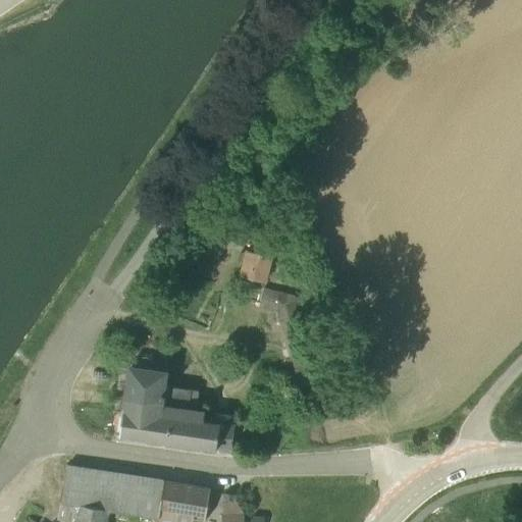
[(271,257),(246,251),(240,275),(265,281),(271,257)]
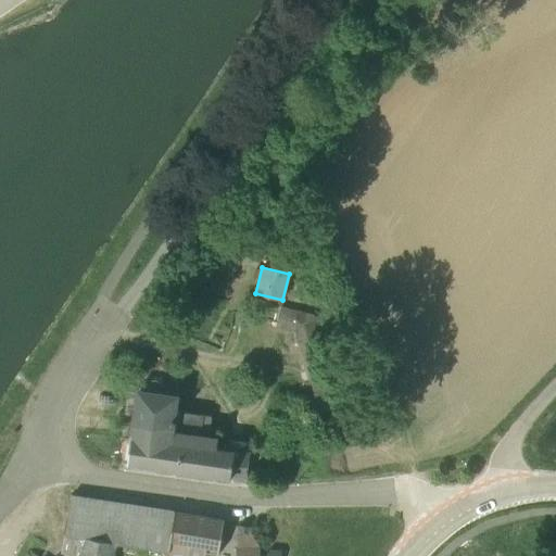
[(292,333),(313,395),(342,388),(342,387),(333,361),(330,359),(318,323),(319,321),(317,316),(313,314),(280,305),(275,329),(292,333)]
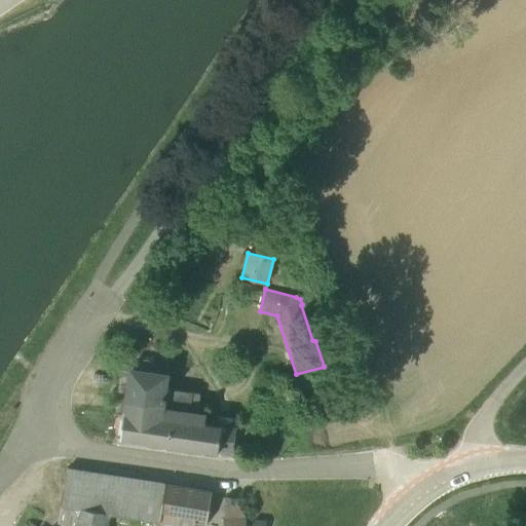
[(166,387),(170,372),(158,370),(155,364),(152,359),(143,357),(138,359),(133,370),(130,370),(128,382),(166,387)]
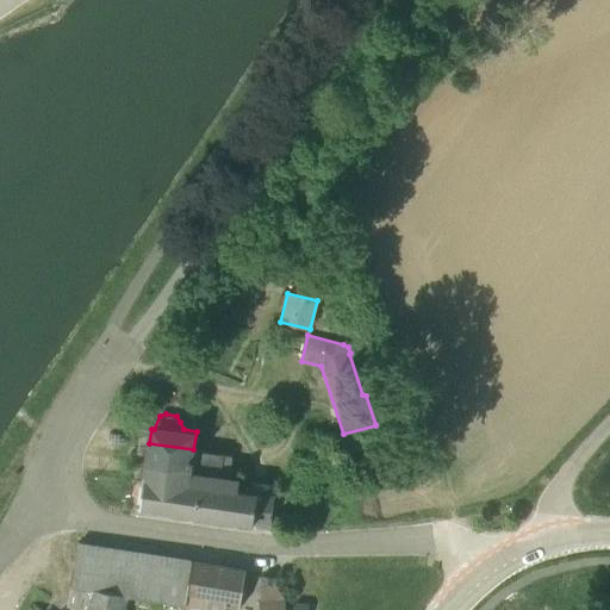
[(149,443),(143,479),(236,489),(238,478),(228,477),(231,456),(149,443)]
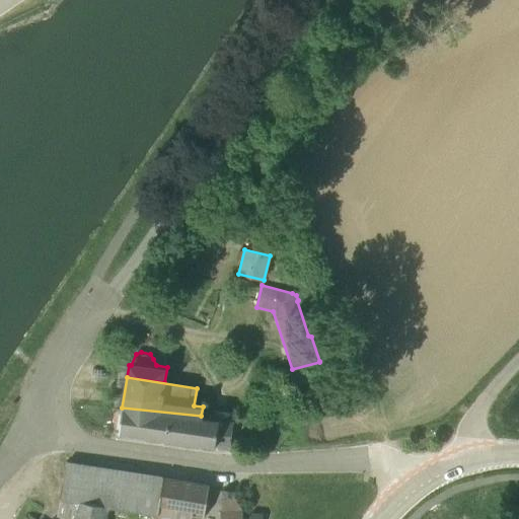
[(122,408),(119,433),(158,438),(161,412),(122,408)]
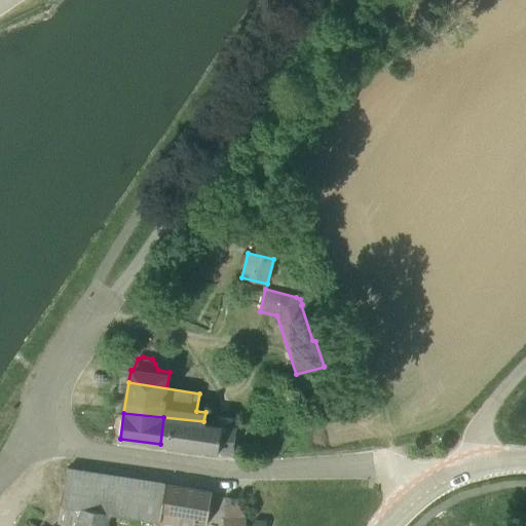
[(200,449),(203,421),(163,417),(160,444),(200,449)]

==========

THE TASK:
Images stay out, but the rest of the data above must be repeated exactly.

SOLUTION:
[(271,257),(246,251),(240,275),(265,281),(271,257)]
[(292,333),(313,395),(342,388),(342,387),(333,361),(330,359),(318,323),(319,321),(317,316),(313,314),(280,305),(275,329),(292,333)]
[(166,387),(170,372),(158,370),(155,364),(152,359),(143,357),(138,359),(133,370),(130,370),(128,382),(166,387)]
[(149,443),(143,479),(236,489),(238,478),(228,477),(231,456),(149,443)]
[(122,408),(119,433),(158,438),(161,412),(122,408)]
[(200,449),(203,421),(163,417),(160,444),(200,449)]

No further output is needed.